## Exercise
Look below for the line with "RADIO2 pin SCK: C15 -> A5", then repeat it and all lines after it, exactly, minus any pictures.

## Provided material
──────────────────────────────

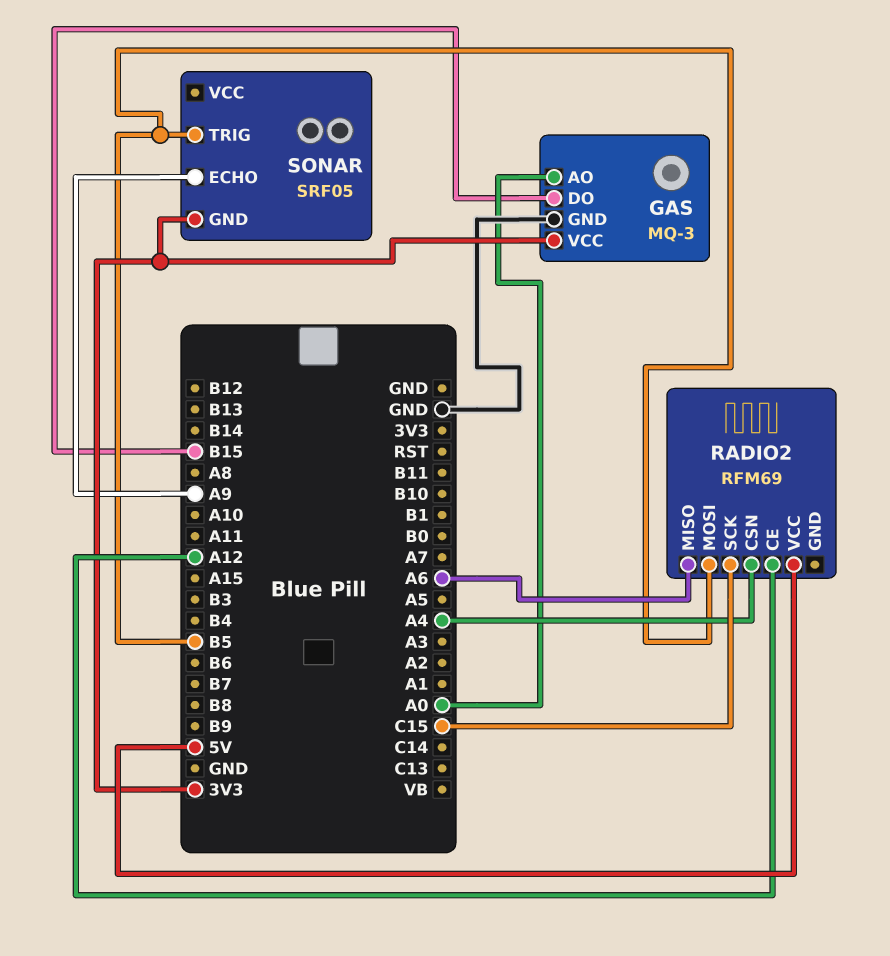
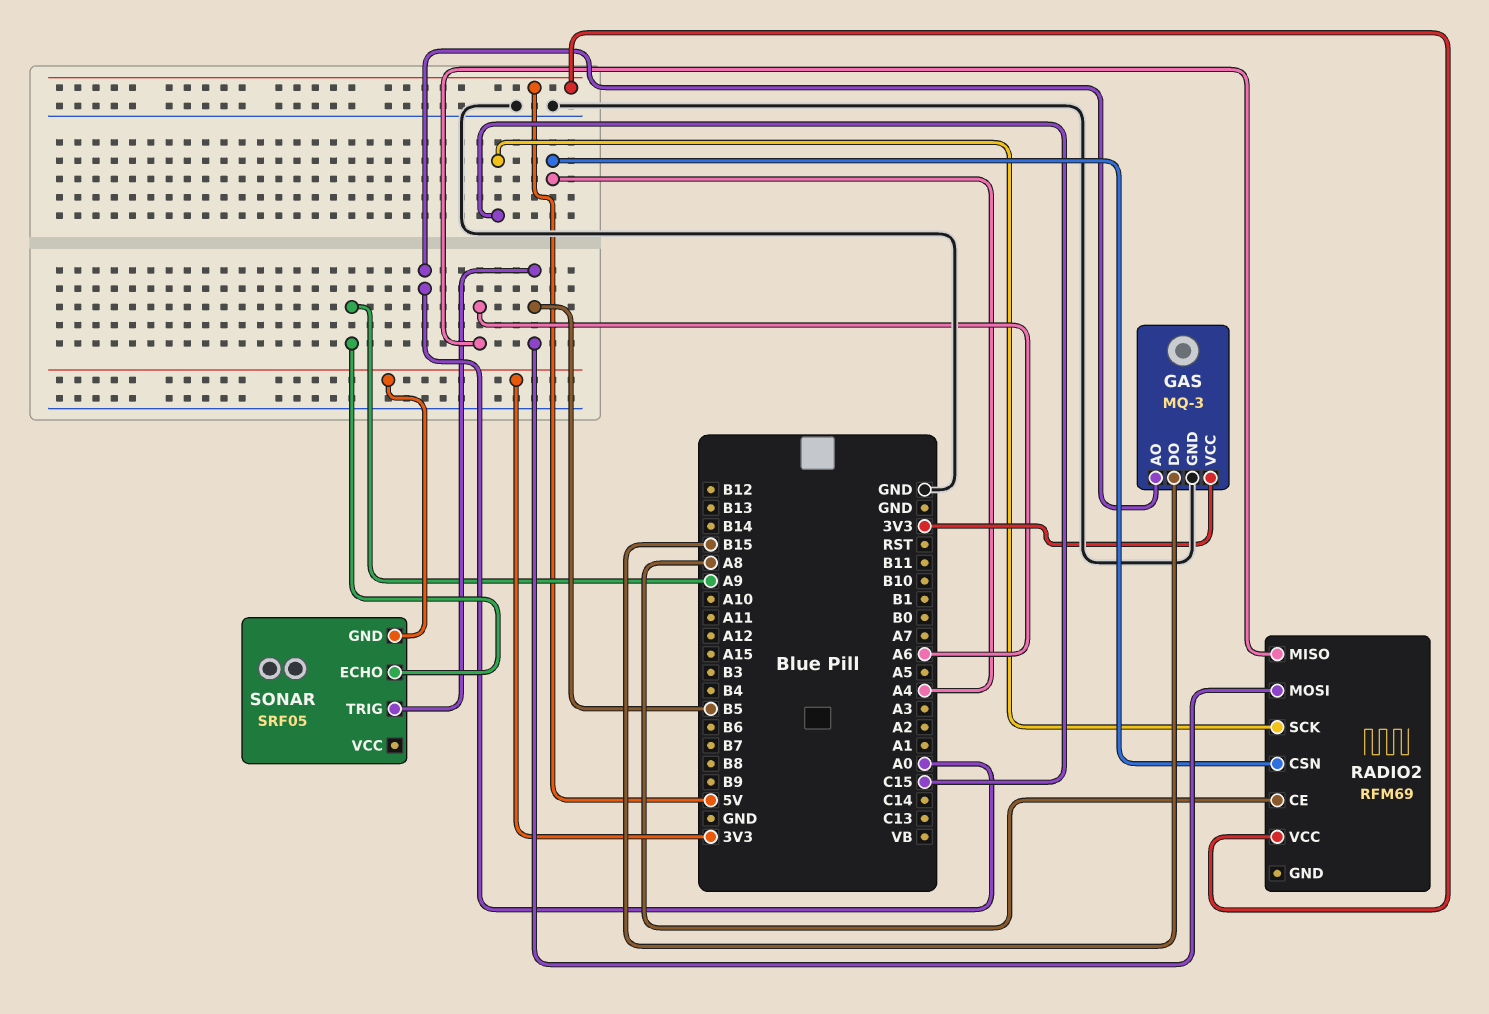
RADIO2 pin CE: A12 -> A8

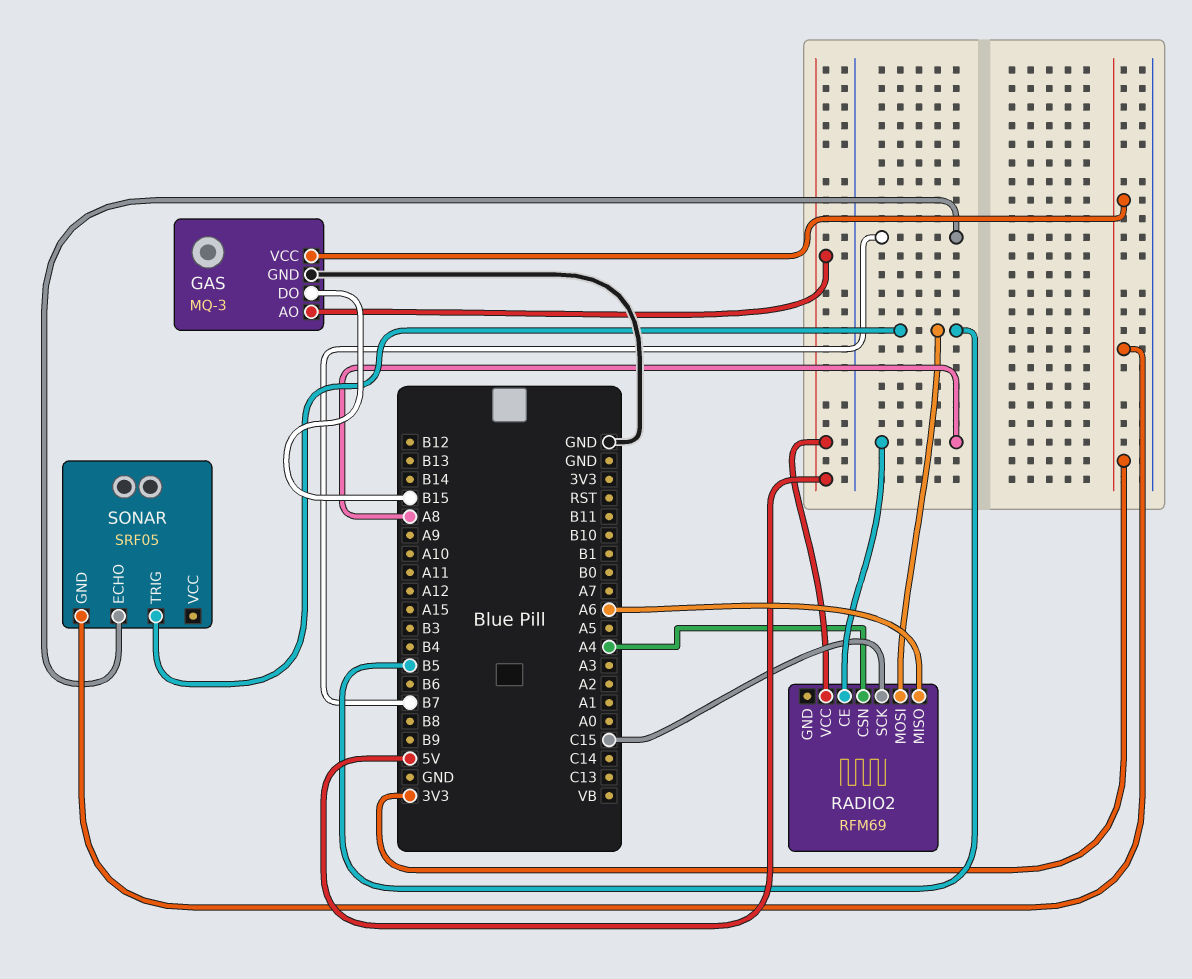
GAS pin AO: A0 -> 5V
SONAR pin ECHO: A9 -> B7

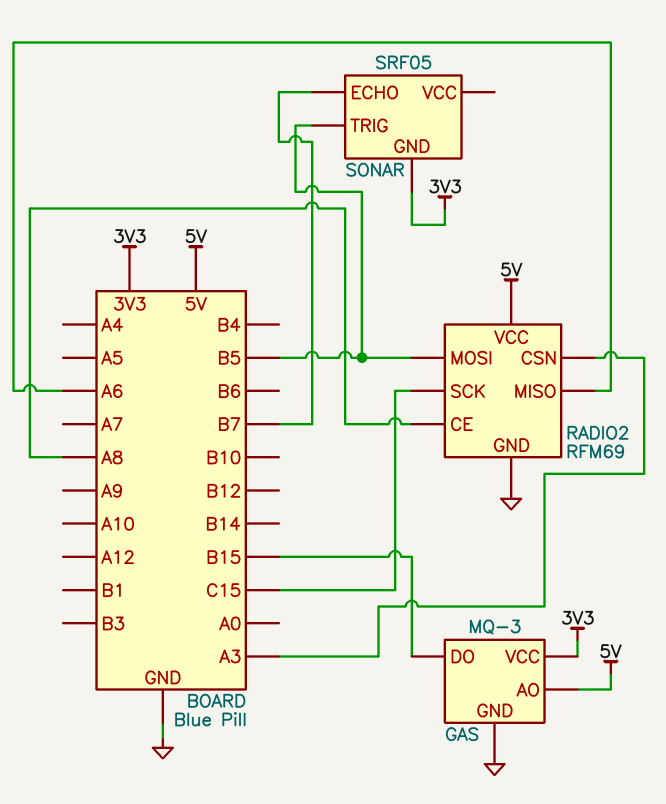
RADIO2 pin CSN: A4 -> A3
RADIO2 pin GND: none -> GND

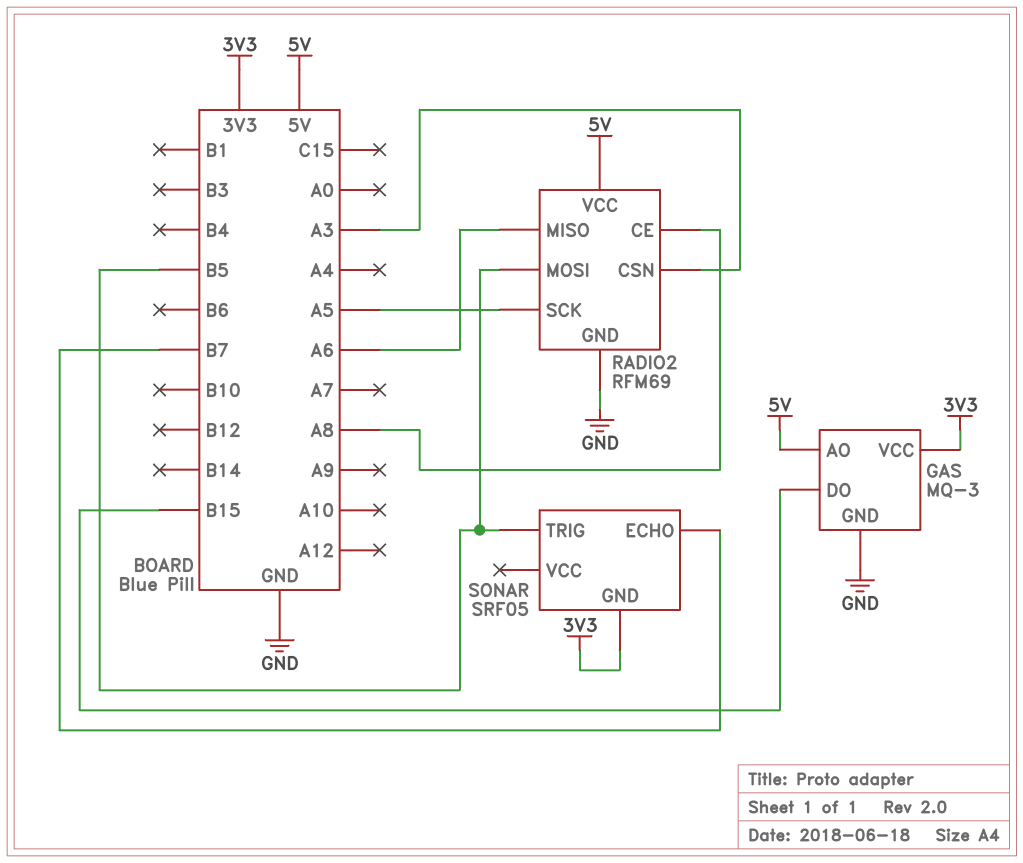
RADIO2 pin SCK: C15 -> A5

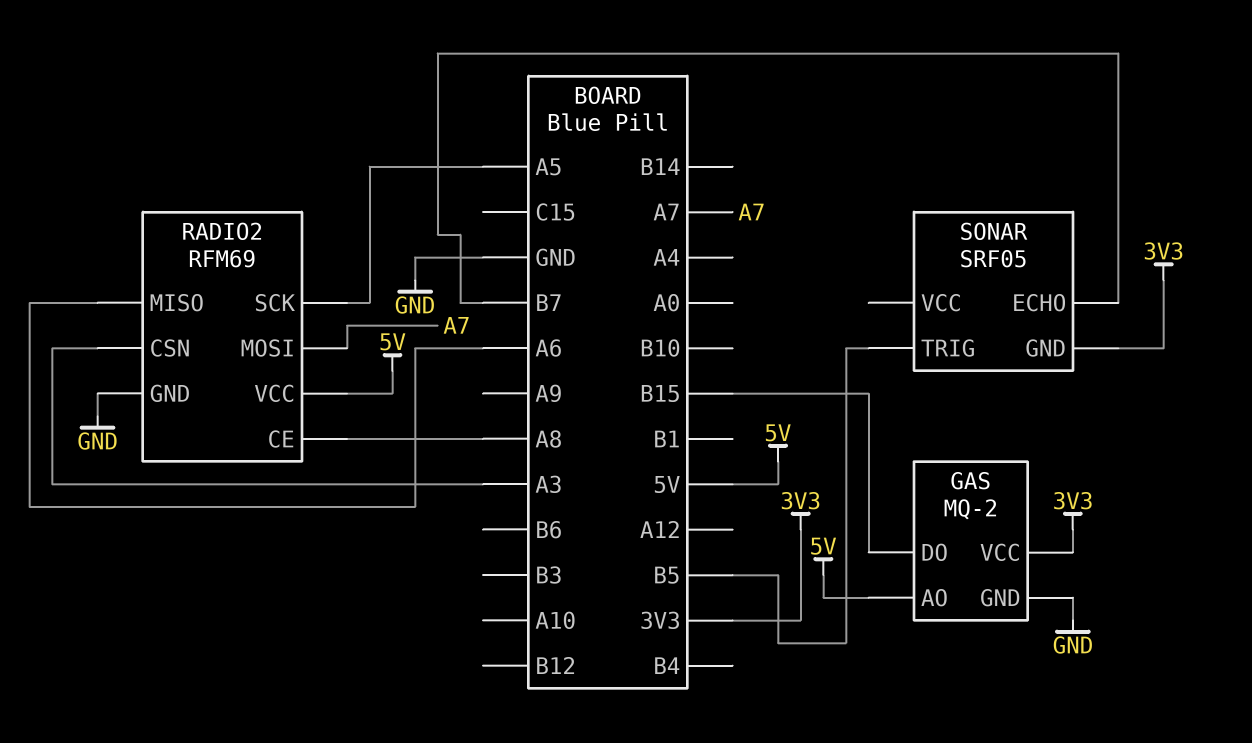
GAS: MQ-3 -> MQ-2
RADIO2 pin MOSI: B5 -> A7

──────────────────────────────

## Solution to the exercise
RADIO2 pin SCK: C15 -> A5

GAS: MQ-3 -> MQ-2
RADIO2 pin MOSI: B5 -> A7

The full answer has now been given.